=== Section Start ===

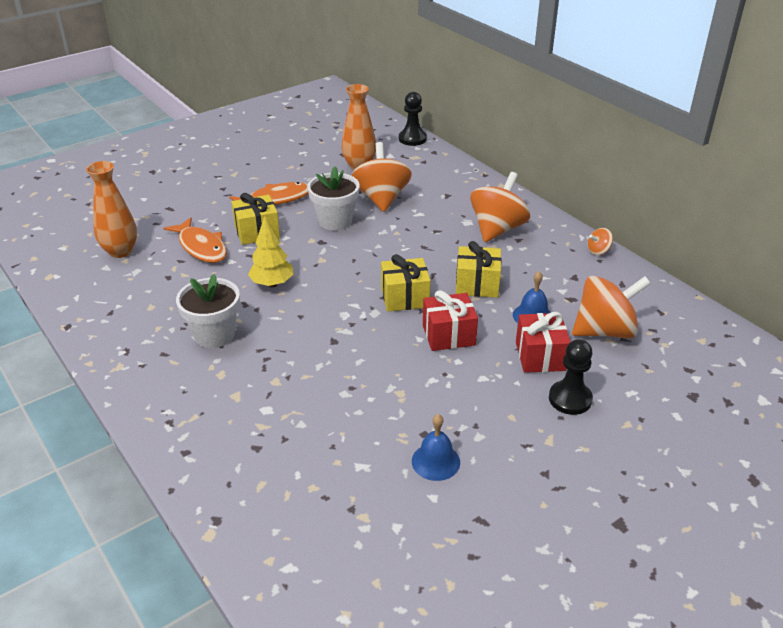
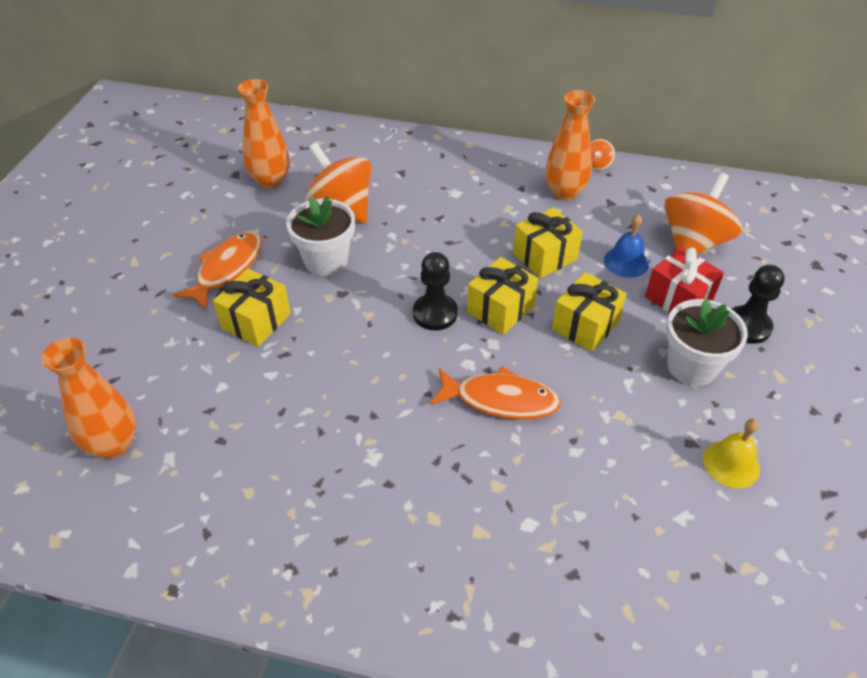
camera: 40 degrees left, 10 degrees up
(201, 247) = (213, 378): orange fish -> orange fish (500, 400)
(214, 335) = (367, 476): white flower pot -> white flower pot (692, 366)
(272, 284) = (352, 374): yellow tree -> none
(412, 139) = (289, 123): black pawn -> black pawn (435, 313)
(435, 461) = (731, 464): blue bell -> yellow bell
(448, 335) = (585, 325): red gift -> yellow gift
(497, 229) = (491, 186): orange spinning top -> none
(547, 256) = (564, 192): none -> orange vase

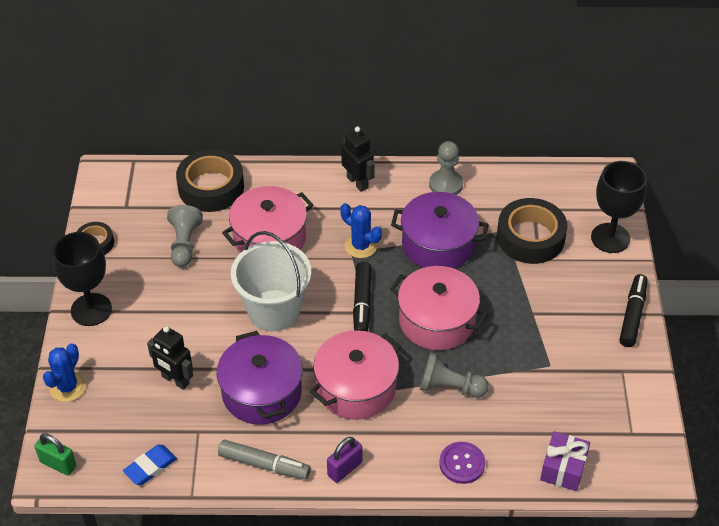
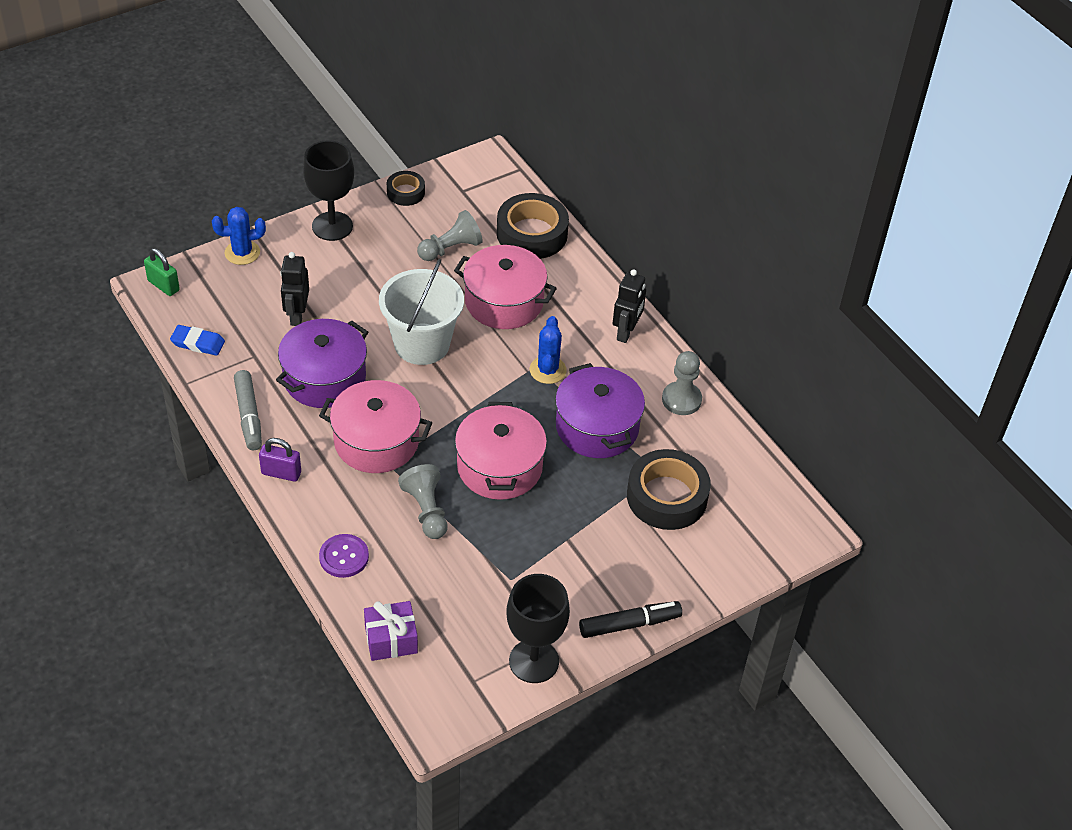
camera: 55 degrees right, 0 degrees up
(58, 464) = (163, 285): green padlock -> green padlock turned 45 degrees counterclockwise
(362, 303) = (478, 402): black marker -> none
(610, 238) = (722, 565): black goblet -> black goblet (534, 661)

=== Section End ===

== ASSIGNMENT ==
Only the lines from the one containing "camera: 55 degrees right, 0 degrees up" through the end of the material should be copied, exactly as they stand; please keep both ends.

== RESPONSE BOX ==
camera: 55 degrees right, 0 degrees up
(58, 464) = (163, 285): green padlock -> green padlock turned 45 degrees counterclockwise
(362, 303) = (478, 402): black marker -> none
(610, 238) = (722, 565): black goblet -> black goblet (534, 661)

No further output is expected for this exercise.